▼

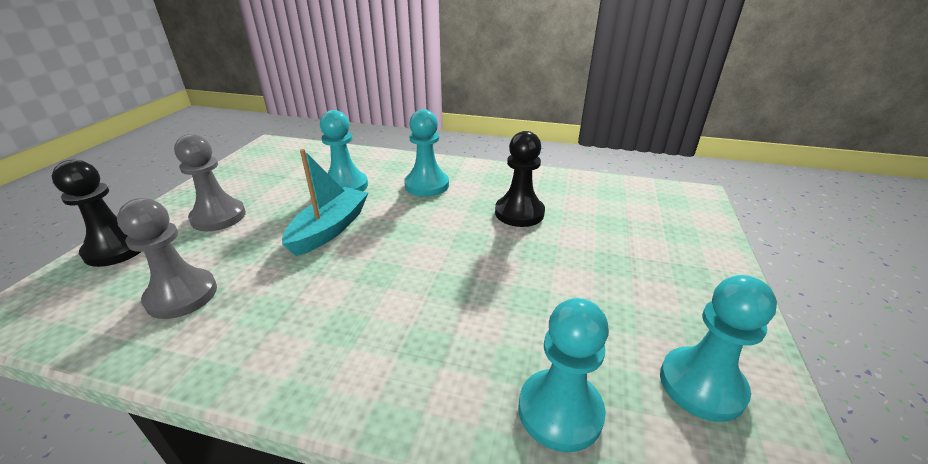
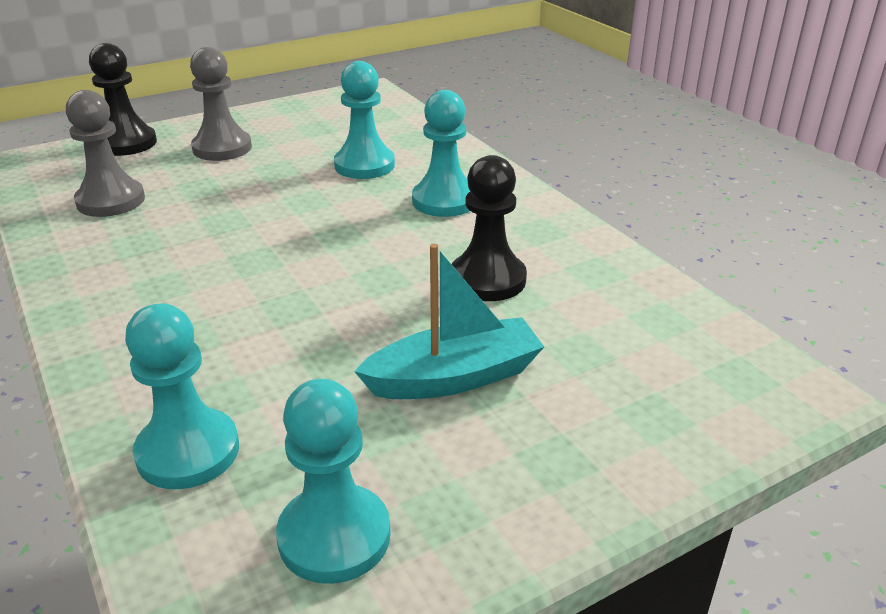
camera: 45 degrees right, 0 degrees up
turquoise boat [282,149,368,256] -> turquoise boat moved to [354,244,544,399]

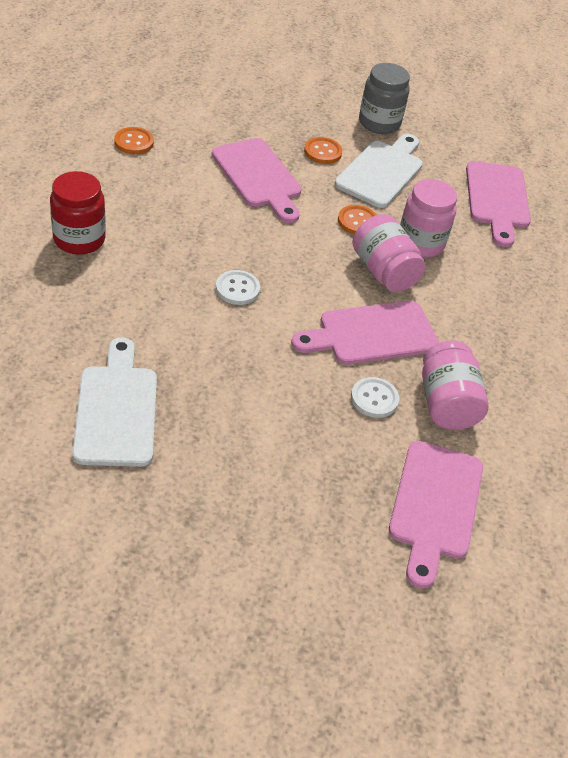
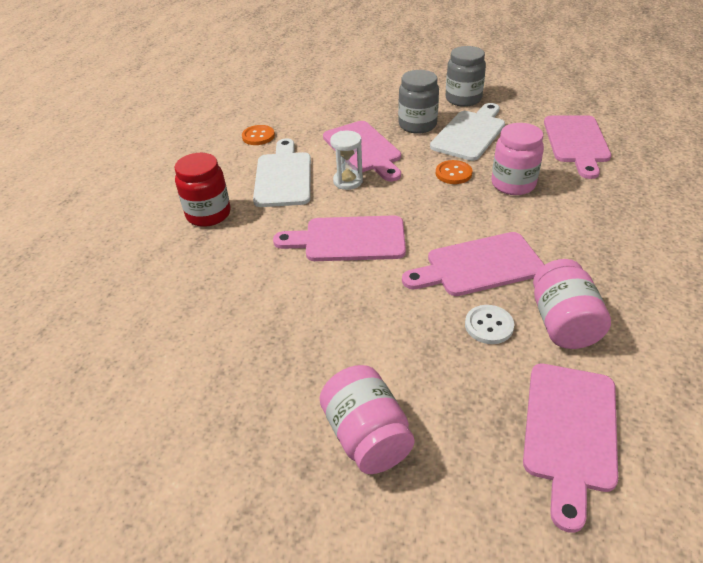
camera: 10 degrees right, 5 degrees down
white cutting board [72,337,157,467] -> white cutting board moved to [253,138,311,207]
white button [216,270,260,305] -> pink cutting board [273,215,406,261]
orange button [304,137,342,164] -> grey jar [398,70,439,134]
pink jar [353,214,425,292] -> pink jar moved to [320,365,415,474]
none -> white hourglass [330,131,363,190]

▲

Print every record above exactly, with no pictures.

Solution to the exercise =>
camera: 45 degrees right, 0 degrees up
turquoise boat [282,149,368,256] -> turquoise boat moved to [354,244,544,399]

camera: 10 degrees right, 5 degrees down
white cutting board [72,337,157,467] -> white cutting board moved to [253,138,311,207]
white button [216,270,260,305] -> pink cutting board [273,215,406,261]
orange button [304,137,342,164] -> grey jar [398,70,439,134]
pink jar [353,214,425,292] -> pink jar moved to [320,365,415,474]
none -> white hourglass [330,131,363,190]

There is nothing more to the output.